▸ **WHAT YOU HAVE TO DO**: Copy the entries below exactly; any picture among them should be left out.

▸ **AVAILABLE RECORDS**:
━━━━━━━━━━━━━━━━

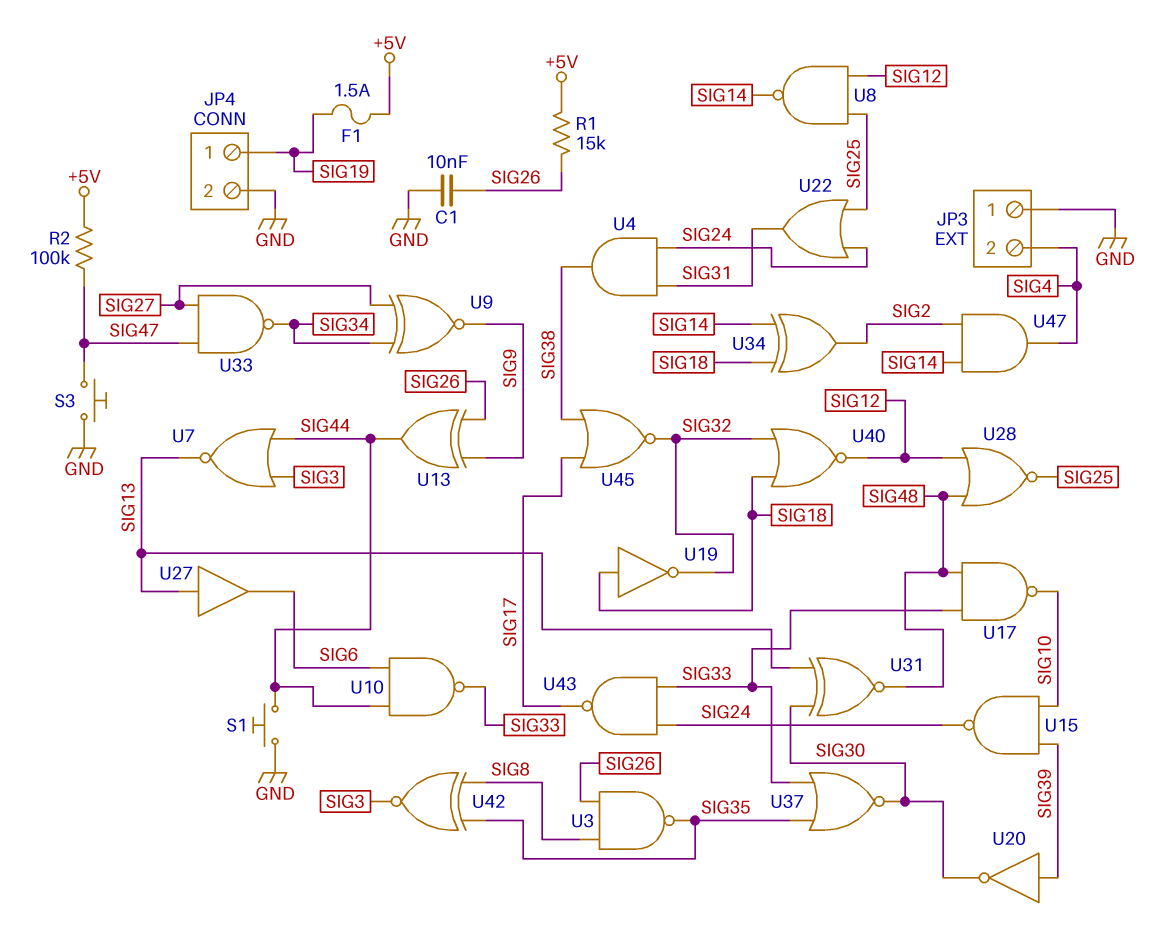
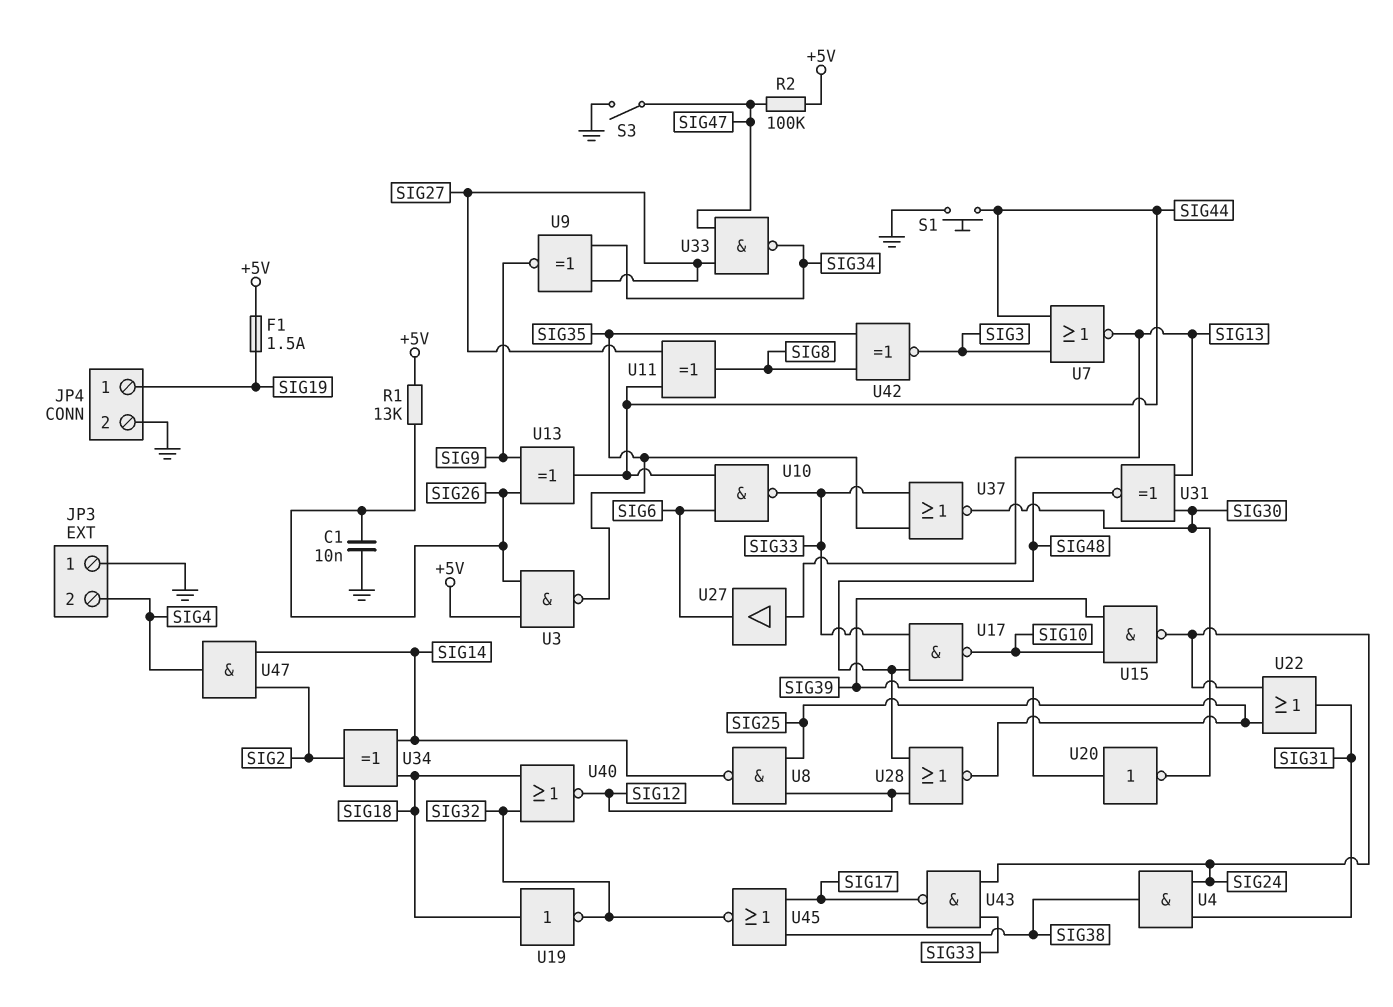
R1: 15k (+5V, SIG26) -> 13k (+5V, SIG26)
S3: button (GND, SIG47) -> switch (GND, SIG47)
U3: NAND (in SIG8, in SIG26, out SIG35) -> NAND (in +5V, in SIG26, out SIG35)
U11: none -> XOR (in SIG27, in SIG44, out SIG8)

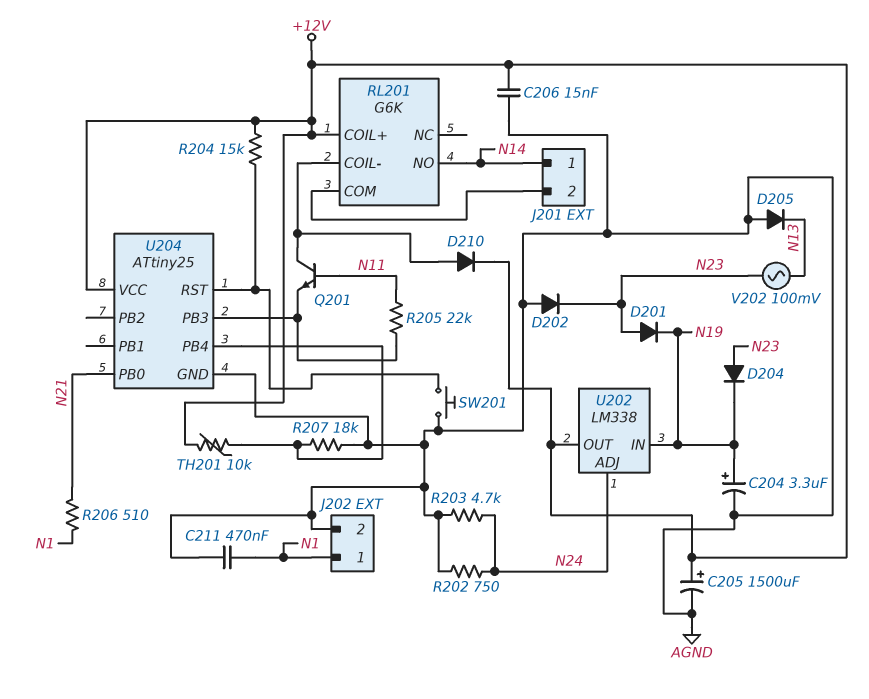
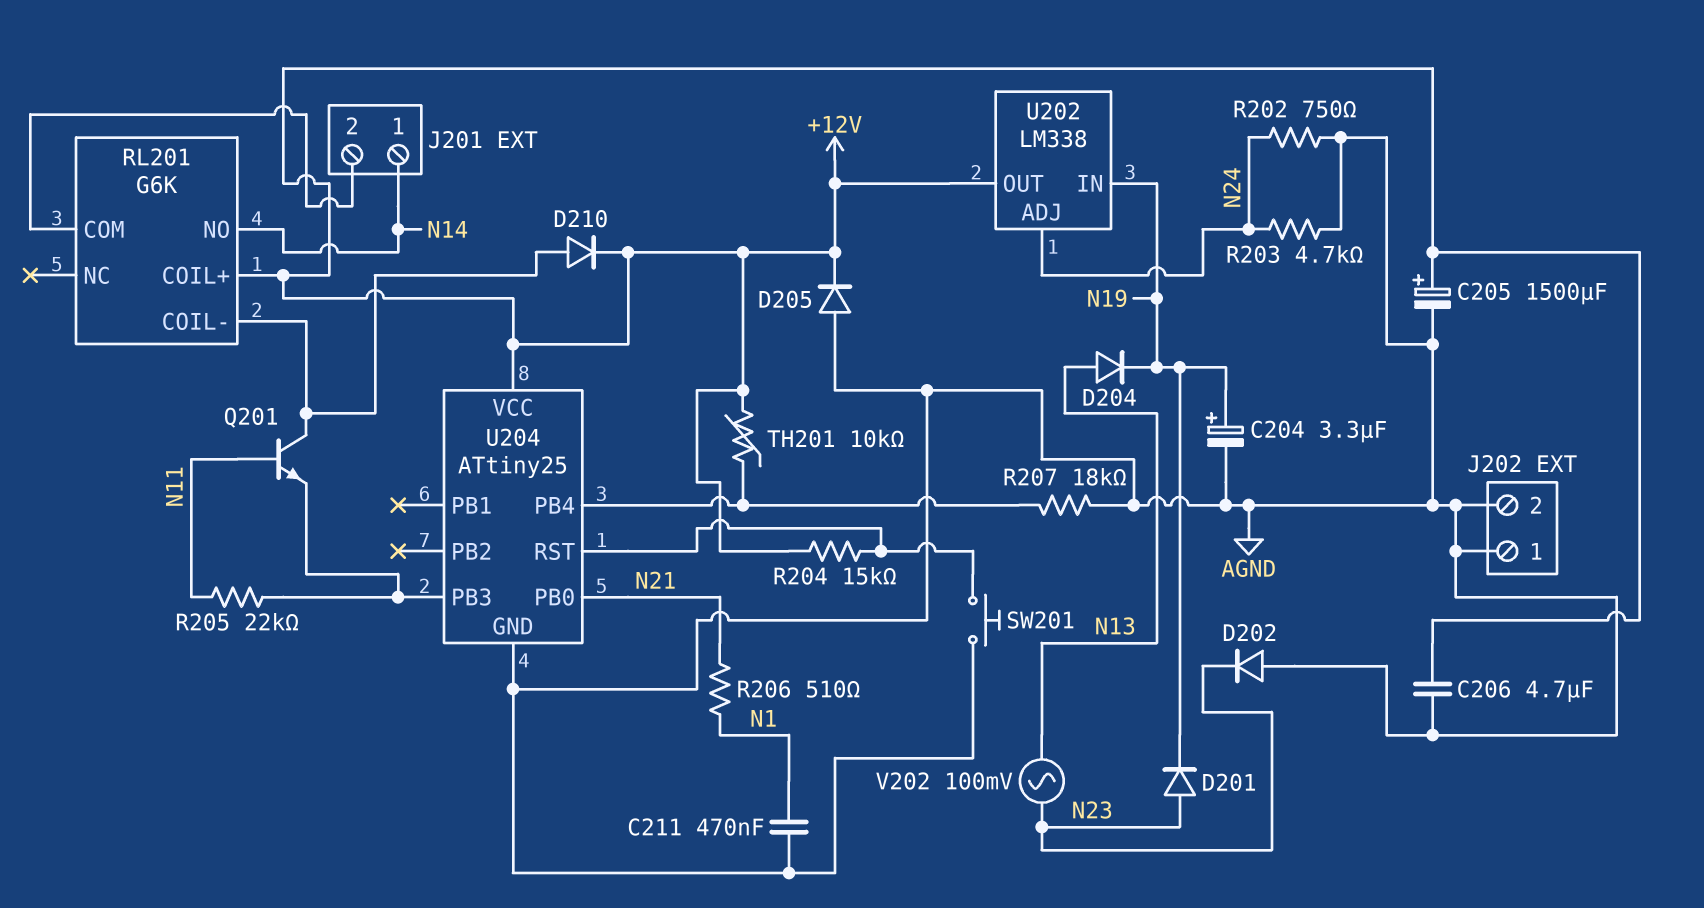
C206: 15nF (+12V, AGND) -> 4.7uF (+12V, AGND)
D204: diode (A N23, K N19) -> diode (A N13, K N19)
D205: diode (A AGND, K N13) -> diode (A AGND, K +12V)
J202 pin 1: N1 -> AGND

━━━━━━━━━━━━━━━━

▸ **EXERCISE RESULT**:
R1: 15k (+5V, SIG26) -> 13k (+5V, SIG26)
S3: button (GND, SIG47) -> switch (GND, SIG47)
U3: NAND (in SIG8, in SIG26, out SIG35) -> NAND (in +5V, in SIG26, out SIG35)
U11: none -> XOR (in SIG27, in SIG44, out SIG8)

C206: 15nF (+12V, AGND) -> 4.7uF (+12V, AGND)
D204: diode (A N23, K N19) -> diode (A N13, K N19)
D205: diode (A AGND, K N13) -> diode (A AGND, K +12V)
J202 pin 1: N1 -> AGND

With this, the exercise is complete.